Aim of the task
Find the lines below that include the word "blue" and report how many there are, with no other text.

Records supplied
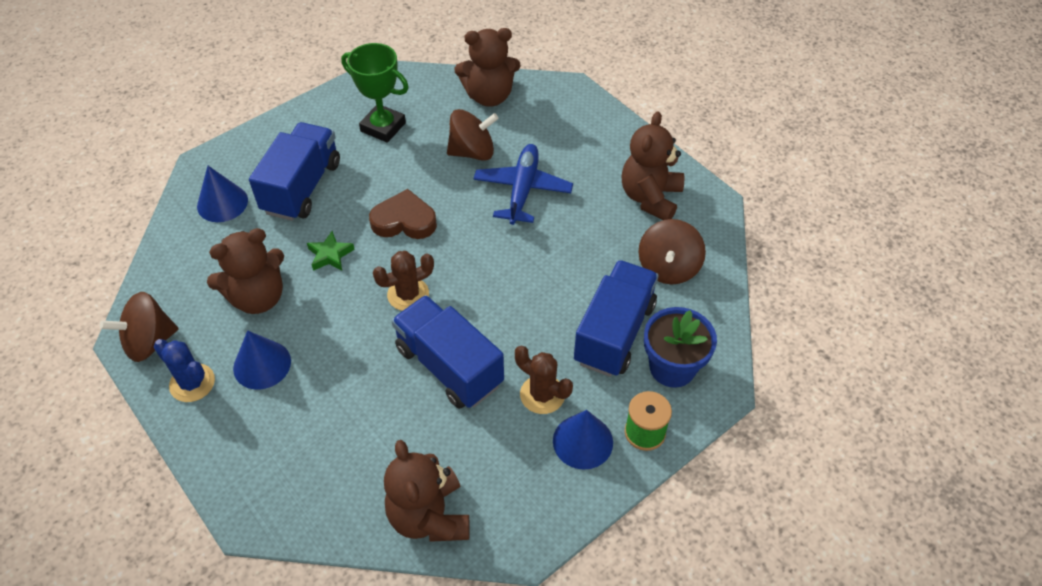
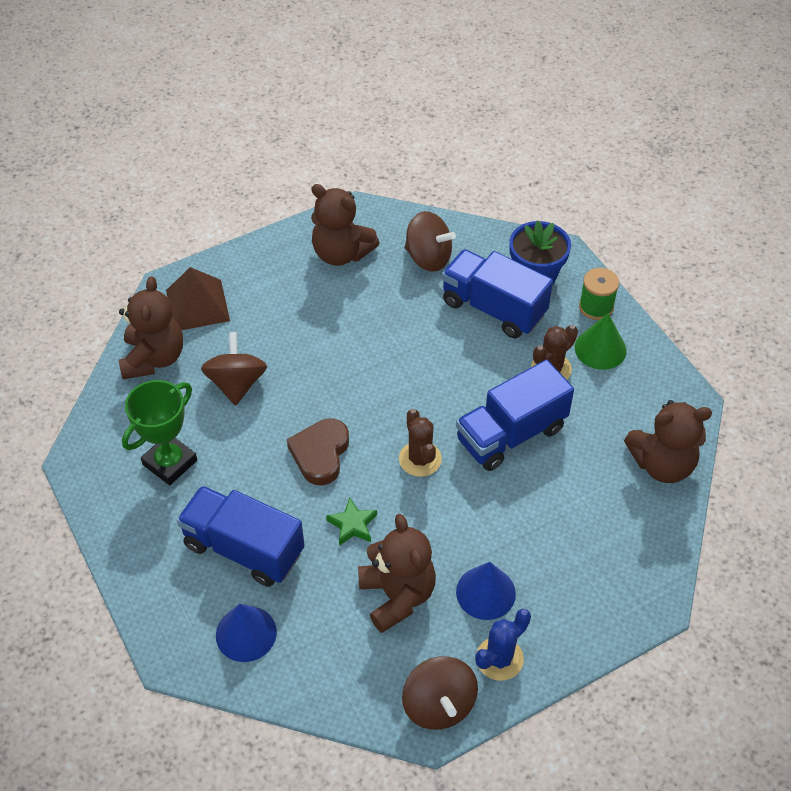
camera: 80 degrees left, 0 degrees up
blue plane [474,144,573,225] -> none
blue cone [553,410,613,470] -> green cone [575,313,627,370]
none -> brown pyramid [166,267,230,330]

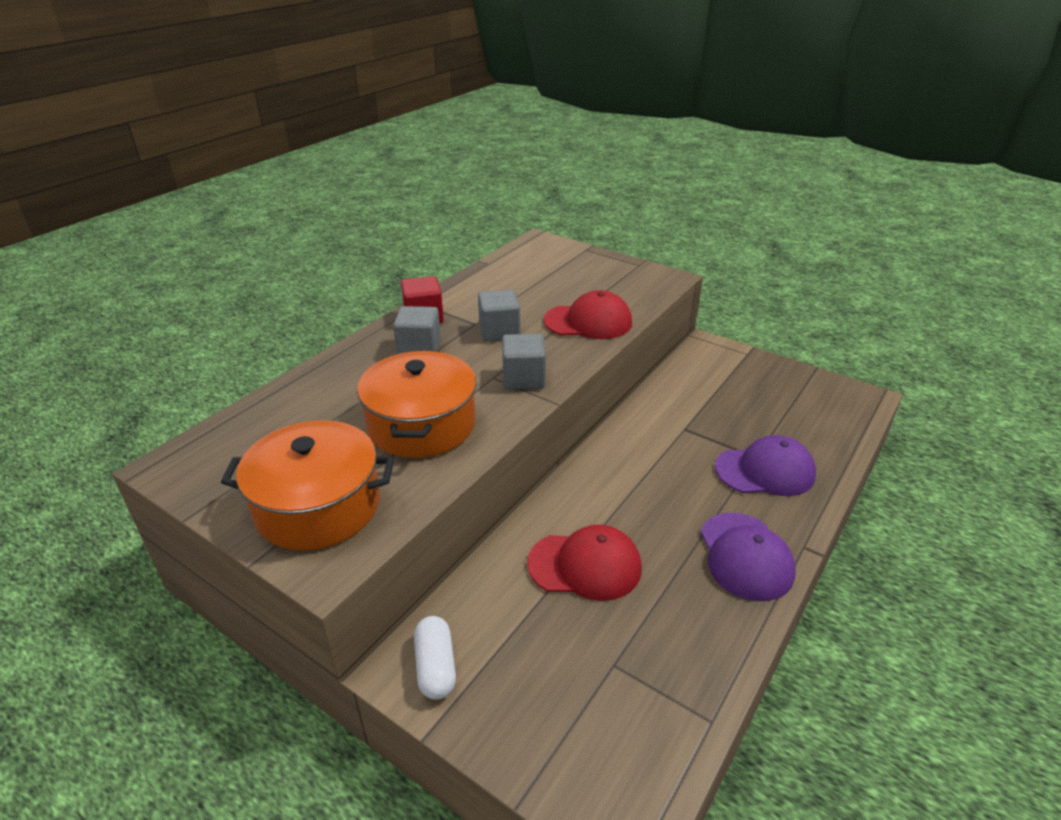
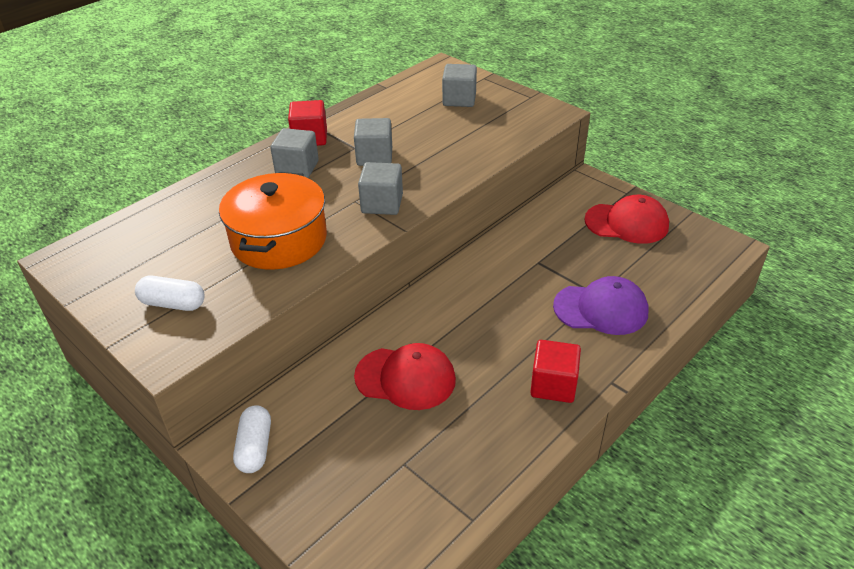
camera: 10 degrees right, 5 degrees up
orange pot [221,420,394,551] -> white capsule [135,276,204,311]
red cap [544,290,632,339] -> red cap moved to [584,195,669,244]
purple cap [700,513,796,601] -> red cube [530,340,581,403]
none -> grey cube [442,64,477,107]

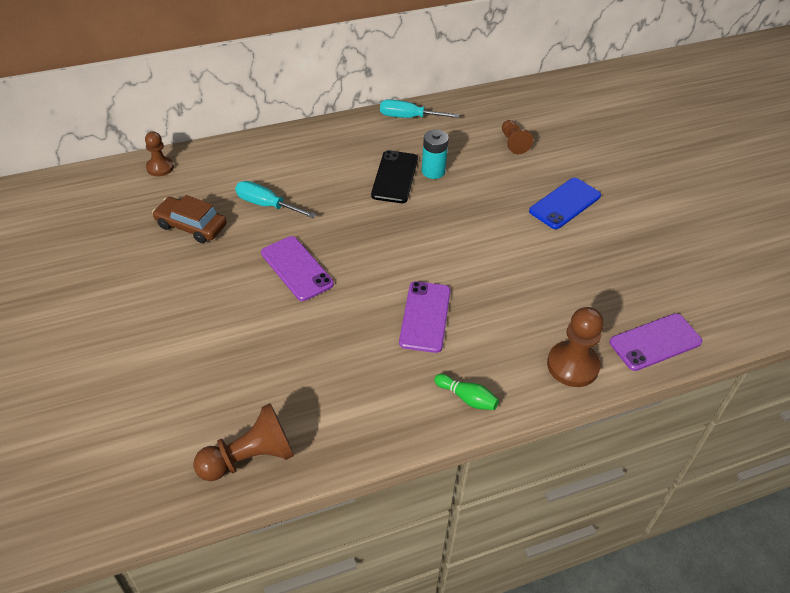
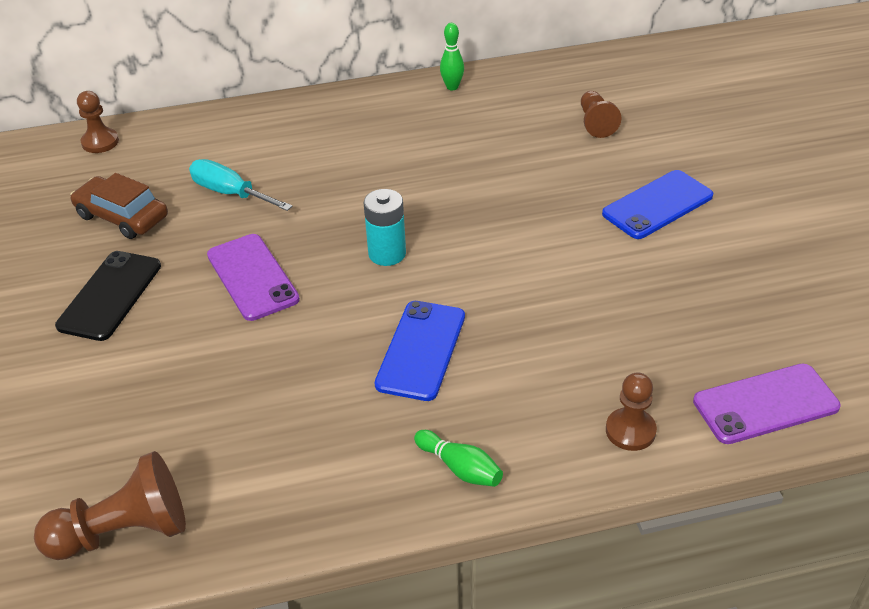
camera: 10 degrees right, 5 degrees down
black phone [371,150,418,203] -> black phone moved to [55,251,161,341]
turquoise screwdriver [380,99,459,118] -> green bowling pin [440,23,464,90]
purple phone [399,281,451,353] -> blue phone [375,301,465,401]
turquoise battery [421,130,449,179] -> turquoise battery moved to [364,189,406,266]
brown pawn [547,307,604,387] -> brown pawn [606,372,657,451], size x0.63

==

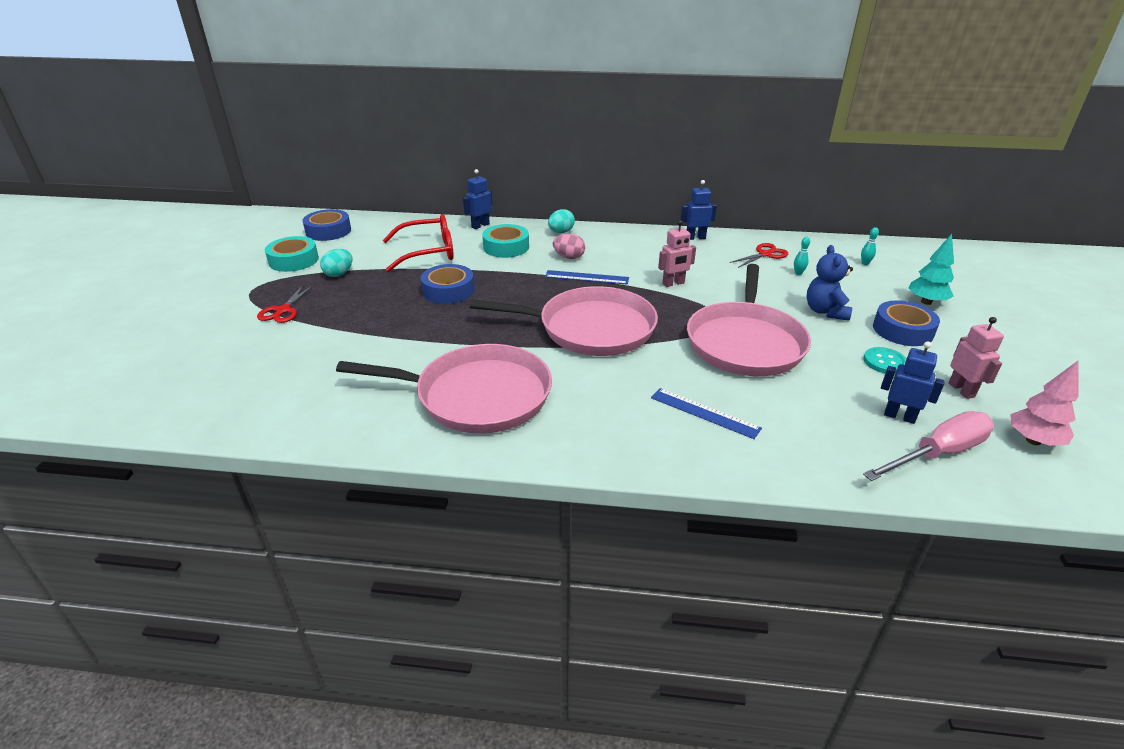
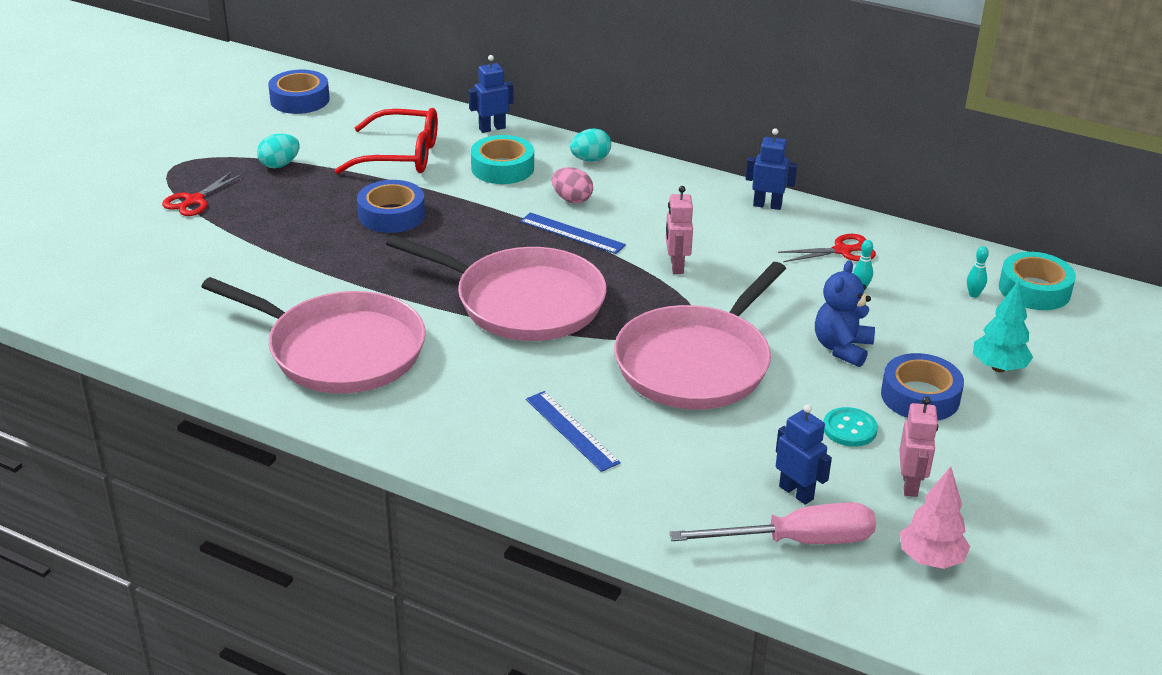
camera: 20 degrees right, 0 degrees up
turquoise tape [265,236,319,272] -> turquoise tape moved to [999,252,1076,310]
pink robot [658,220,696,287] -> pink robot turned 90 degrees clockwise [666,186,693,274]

Solution for this problem
3